> **TASK DETAILS**:
In this exercise, reproduce the whole listing exactly.

++++++

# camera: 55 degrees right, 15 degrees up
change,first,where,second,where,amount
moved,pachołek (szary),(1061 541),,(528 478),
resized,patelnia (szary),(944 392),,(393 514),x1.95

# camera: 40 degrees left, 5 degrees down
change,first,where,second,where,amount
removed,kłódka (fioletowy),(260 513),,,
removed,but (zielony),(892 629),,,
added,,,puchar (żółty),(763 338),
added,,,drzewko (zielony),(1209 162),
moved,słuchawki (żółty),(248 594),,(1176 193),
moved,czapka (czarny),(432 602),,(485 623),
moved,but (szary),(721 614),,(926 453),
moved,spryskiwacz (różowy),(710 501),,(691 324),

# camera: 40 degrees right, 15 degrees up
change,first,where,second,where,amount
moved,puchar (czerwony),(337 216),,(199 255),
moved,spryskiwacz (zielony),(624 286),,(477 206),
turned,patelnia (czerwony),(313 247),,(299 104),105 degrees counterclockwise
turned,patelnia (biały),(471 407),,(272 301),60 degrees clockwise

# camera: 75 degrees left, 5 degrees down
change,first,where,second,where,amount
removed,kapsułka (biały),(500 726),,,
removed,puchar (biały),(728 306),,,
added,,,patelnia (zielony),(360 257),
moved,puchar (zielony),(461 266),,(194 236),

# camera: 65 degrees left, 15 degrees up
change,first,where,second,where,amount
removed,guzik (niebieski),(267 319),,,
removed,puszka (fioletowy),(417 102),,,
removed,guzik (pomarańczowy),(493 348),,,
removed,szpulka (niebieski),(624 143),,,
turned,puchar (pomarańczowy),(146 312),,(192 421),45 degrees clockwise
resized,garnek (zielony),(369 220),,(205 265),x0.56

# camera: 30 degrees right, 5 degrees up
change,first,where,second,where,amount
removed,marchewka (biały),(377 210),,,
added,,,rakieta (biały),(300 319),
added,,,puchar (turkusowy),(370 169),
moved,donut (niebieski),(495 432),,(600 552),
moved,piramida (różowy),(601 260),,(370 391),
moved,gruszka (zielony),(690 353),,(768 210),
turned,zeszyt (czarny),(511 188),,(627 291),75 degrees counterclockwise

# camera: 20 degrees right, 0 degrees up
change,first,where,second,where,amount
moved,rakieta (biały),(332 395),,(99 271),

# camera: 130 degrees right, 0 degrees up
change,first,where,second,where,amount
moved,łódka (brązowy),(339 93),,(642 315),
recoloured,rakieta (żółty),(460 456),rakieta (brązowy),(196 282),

++++++

> **ANSWER**:
# camera: 55 degrees right, 15 degrees up
change,first,where,second,where,amount
moved,pachołek (szary),(1061 541),,(528 478),
resized,patelnia (szary),(944 392),,(393 514),x1.95

# camera: 40 degrees left, 5 degrees down
change,first,where,second,where,amount
removed,kłódka (fioletowy),(260 513),,,
removed,but (zielony),(892 629),,,
added,,,puchar (żółty),(763 338),
added,,,drzewko (zielony),(1209 162),
moved,słuchawki (żółty),(248 594),,(1176 193),
moved,czapka (czarny),(432 602),,(485 623),
moved,but (szary),(721 614),,(926 453),
moved,spryskiwacz (różowy),(710 501),,(691 324),

# camera: 40 degrees right, 15 degrees up
change,first,where,second,where,amount
moved,puchar (czerwony),(337 216),,(199 255),
moved,spryskiwacz (zielony),(624 286),,(477 206),
turned,patelnia (czerwony),(313 247),,(299 104),105 degrees counterclockwise
turned,patelnia (biały),(471 407),,(272 301),60 degrees clockwise

# camera: 75 degrees left, 5 degrees down
change,first,where,second,where,amount
removed,kapsułka (biały),(500 726),,,
removed,puchar (biały),(728 306),,,
added,,,patelnia (zielony),(360 257),
moved,puchar (zielony),(461 266),,(194 236),

# camera: 65 degrees left, 15 degrees up
change,first,where,second,where,amount
removed,guzik (niebieski),(267 319),,,
removed,puszka (fioletowy),(417 102),,,
removed,guzik (pomarańczowy),(493 348),,,
removed,szpulka (niebieski),(624 143),,,
turned,puchar (pomarańczowy),(146 312),,(192 421),45 degrees clockwise
resized,garnek (zielony),(369 220),,(205 265),x0.56

# camera: 30 degrees right, 5 degrees up
change,first,where,second,where,amount
removed,marchewka (biały),(377 210),,,
added,,,rakieta (biały),(300 319),
added,,,puchar (turkusowy),(370 169),
moved,donut (niebieski),(495 432),,(600 552),
moved,piramida (różowy),(601 260),,(370 391),
moved,gruszka (zielony),(690 353),,(768 210),
turned,zeszyt (czarny),(511 188),,(627 291),75 degrees counterclockwise

# camera: 20 degrees right, 0 degrees up
change,first,where,second,where,amount
moved,rakieta (biały),(332 395),,(99 271),

# camera: 130 degrees right, 0 degrees up
change,first,where,second,where,amount
moved,łódka (brązowy),(339 93),,(642 315),
recoloured,rakieta (żółty),(460 456),rakieta (brązowy),(196 282),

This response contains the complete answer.